>>

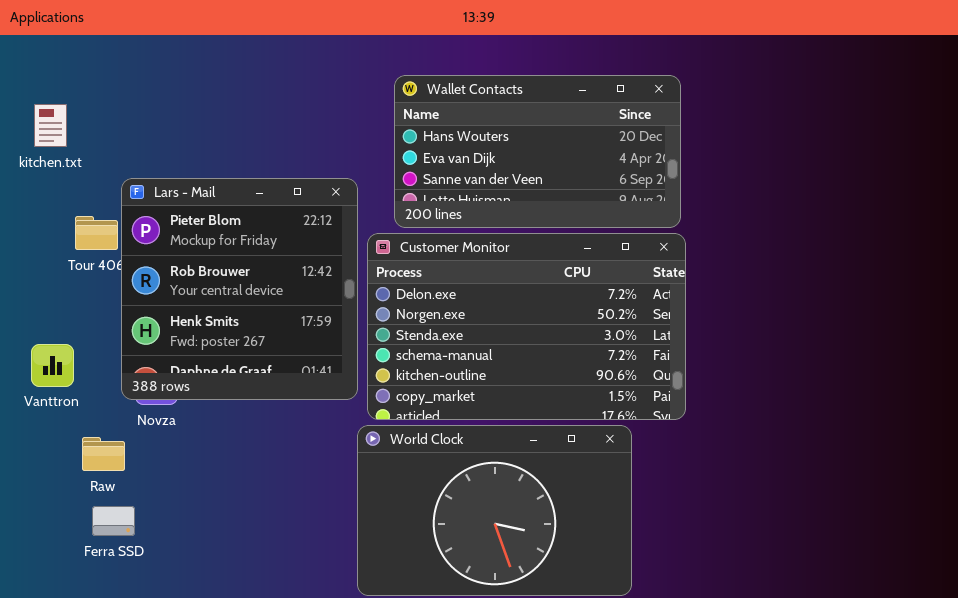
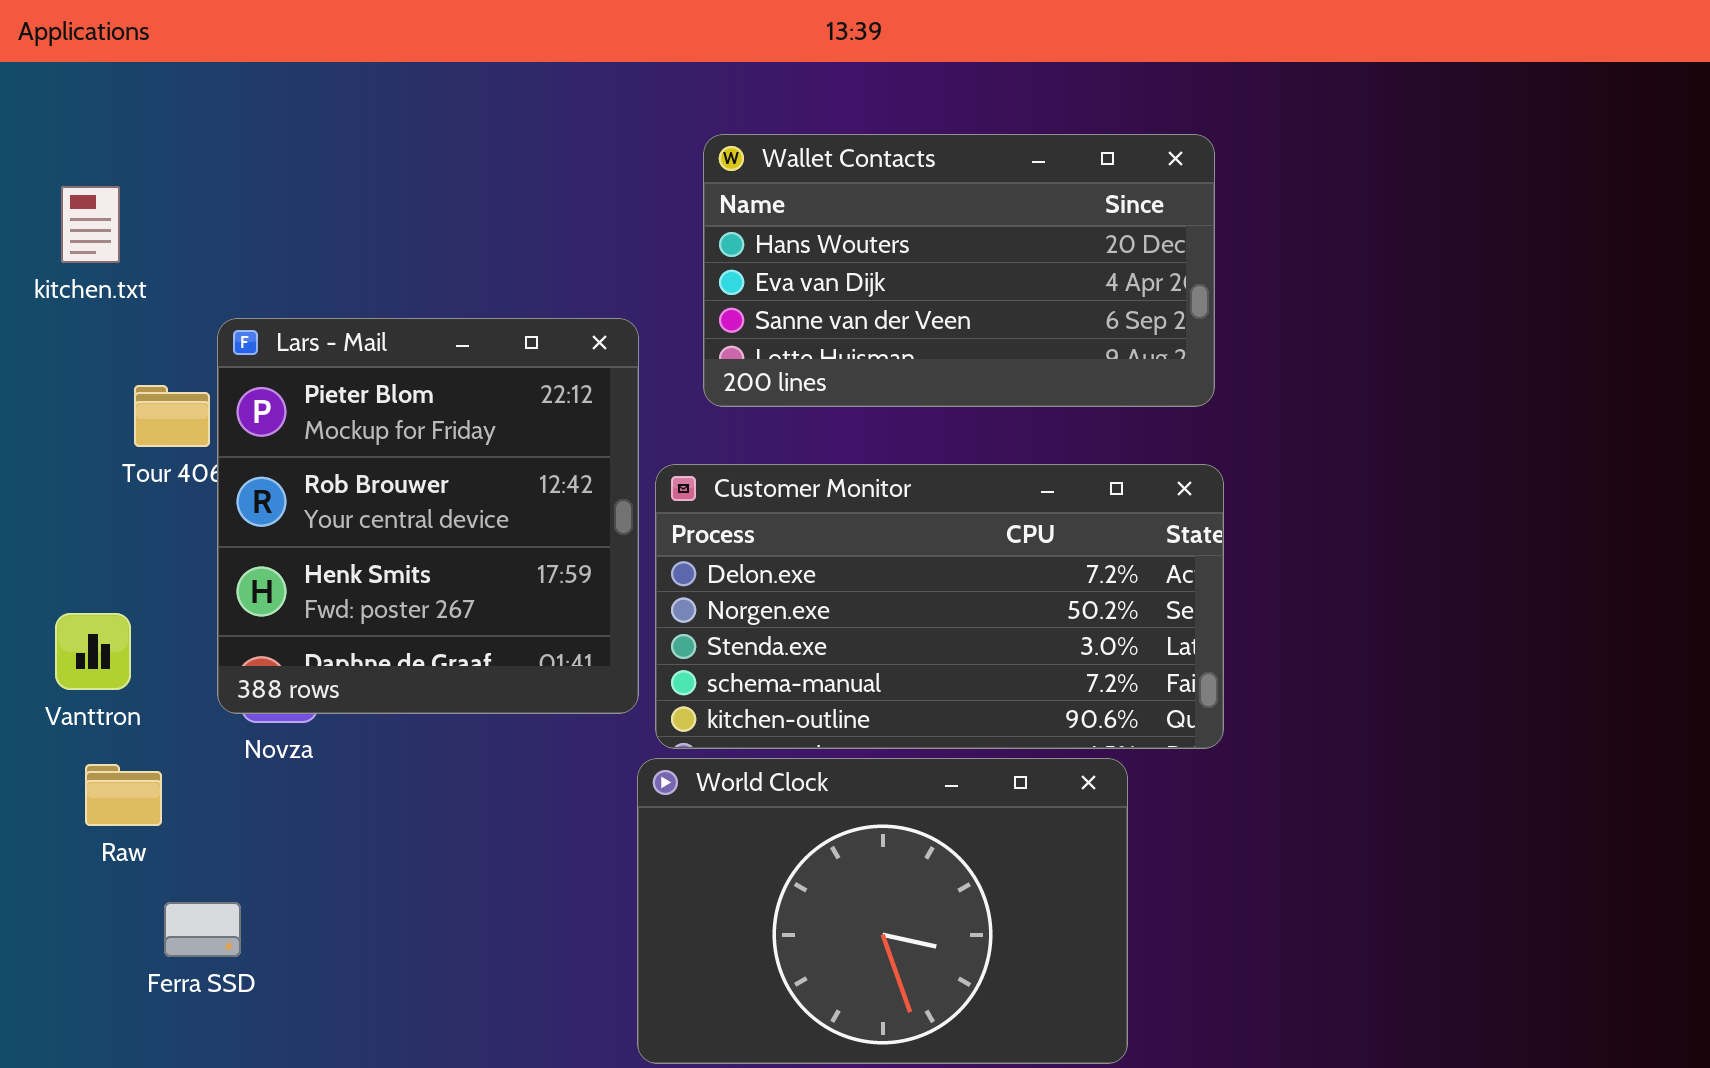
Customer Monitor: [367,233,686,420] -> [655,464,1224,749], resized
Raw: [82,437,125,471] -> [85,764,162,826], moved

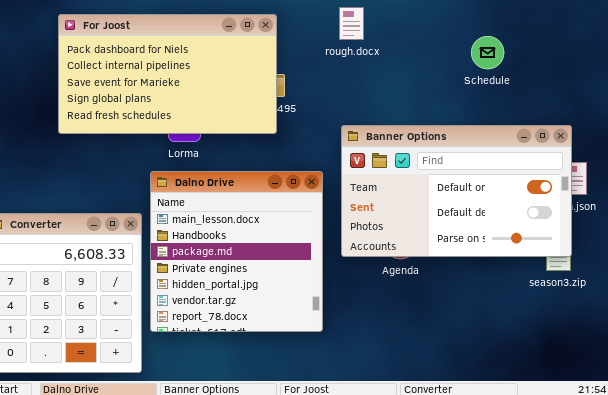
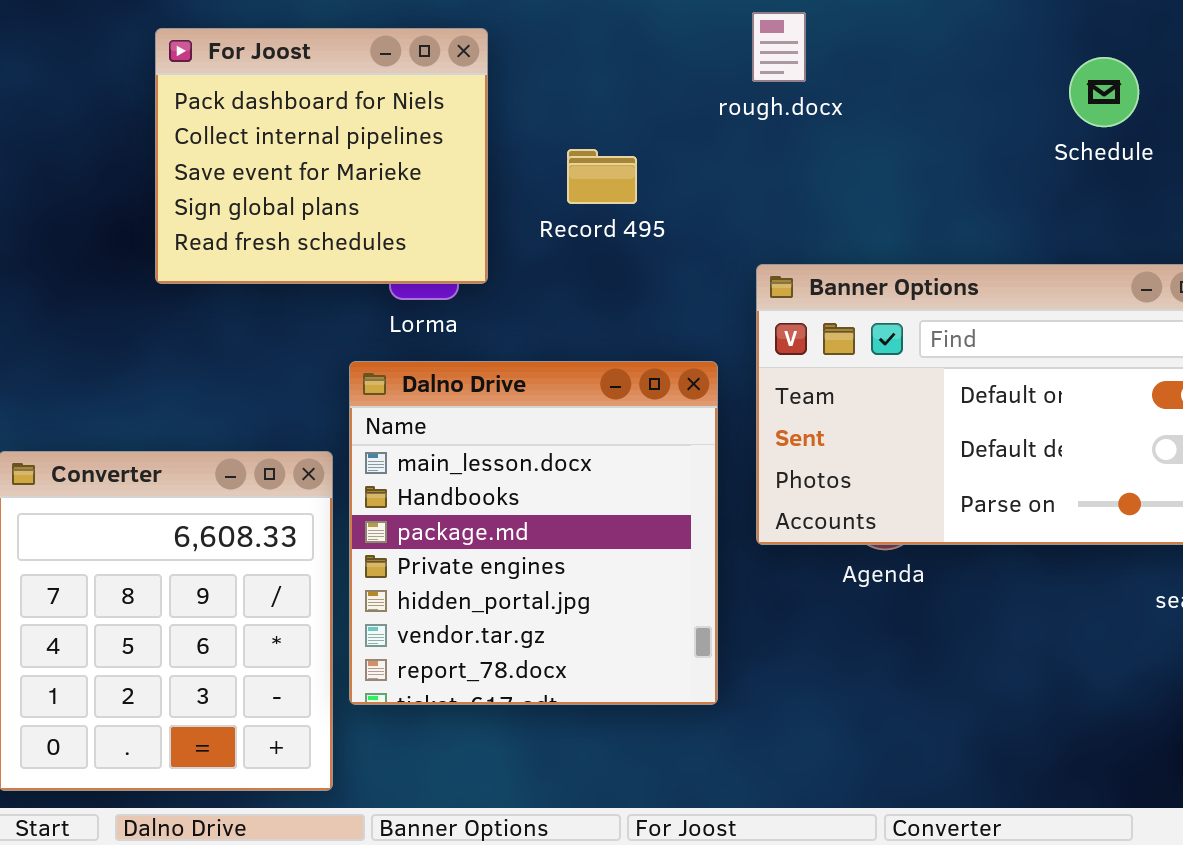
For Joost: [58,14,277,134] -> [155,28,488,284], resized
Schedule: [471,36,504,69] -> [1069,57,1139,127], moved

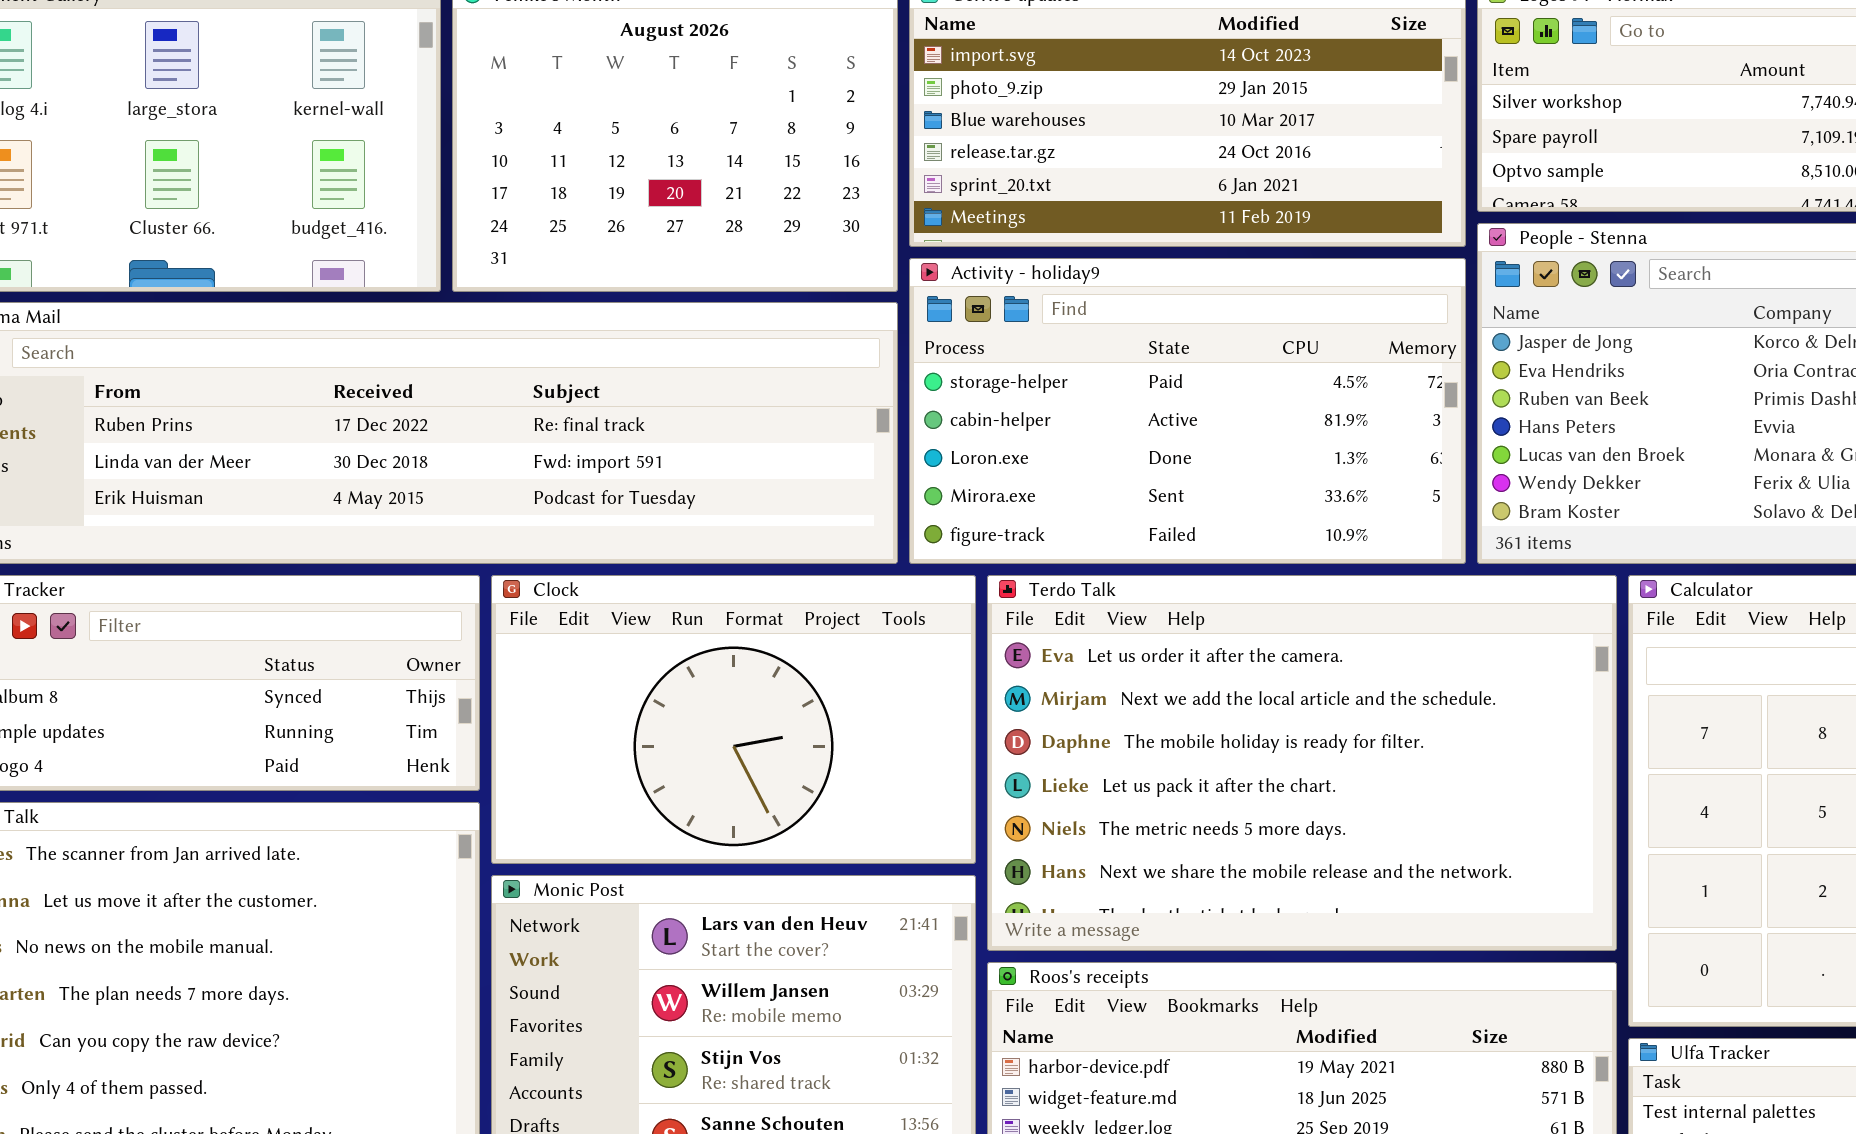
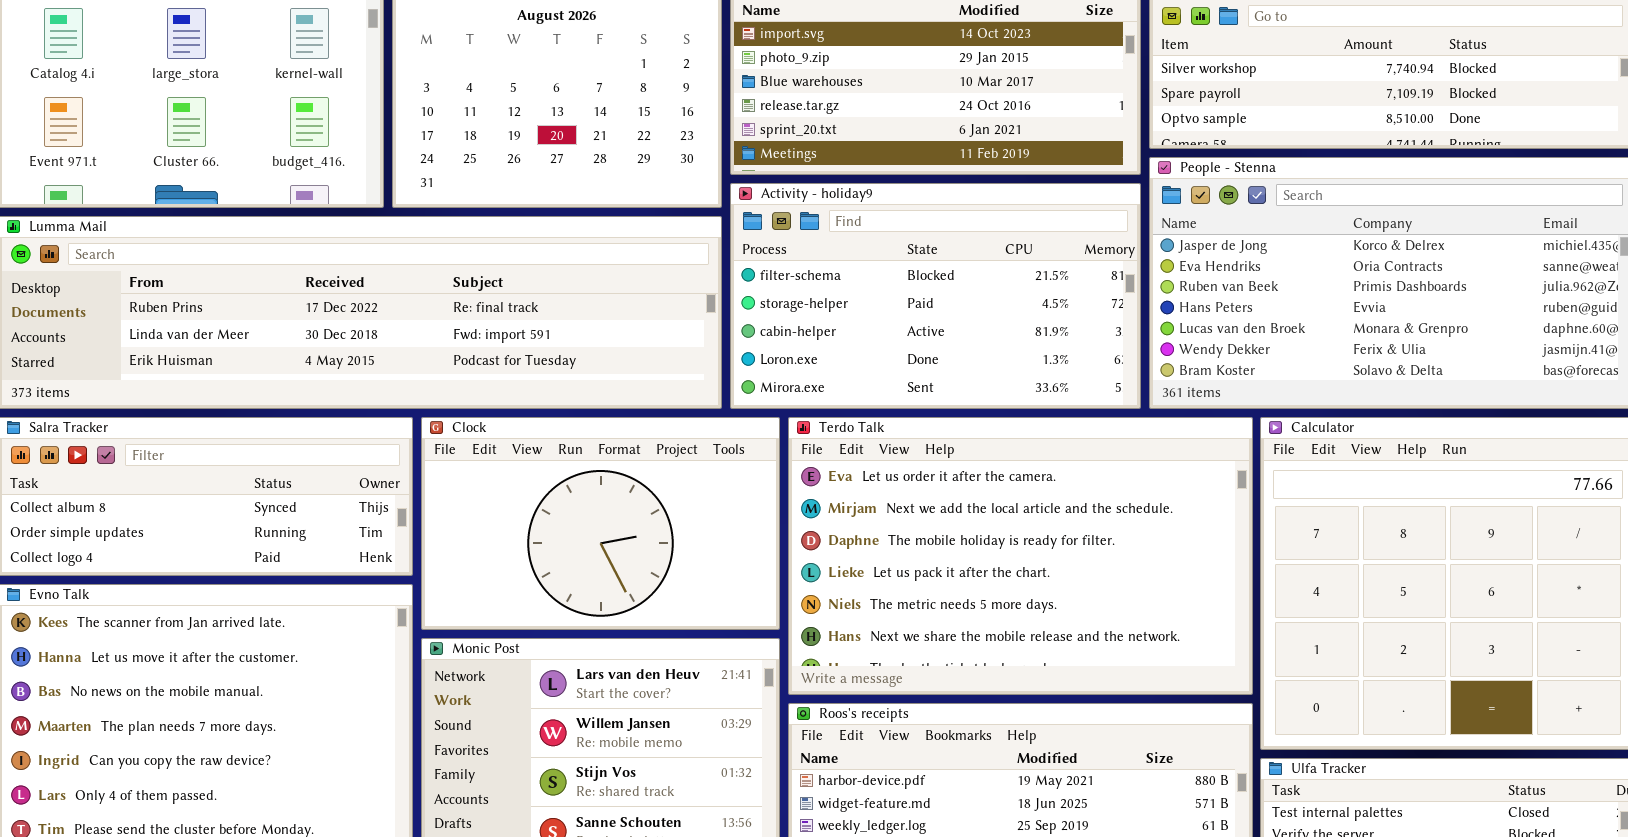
Activity - holiday9: [909,258,1466,564] -> [730,183,1141,409], scrolled up 1 row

<<

◆ Prompt
Repeat exactly the lines in the entries from the one containing "Raw: [82,437,125,471] ->" to the final line, inclusive, and nothing beyond them; skip pictures.

◆ Written reply
Raw: [82,437,125,471] -> [85,764,162,826], moved

For Joost: [58,14,277,134] -> [155,28,488,284], resized
Schedule: [471,36,504,69] -> [1069,57,1139,127], moved

Activity - holiday9: [909,258,1466,564] -> [730,183,1141,409], scrolled up 1 row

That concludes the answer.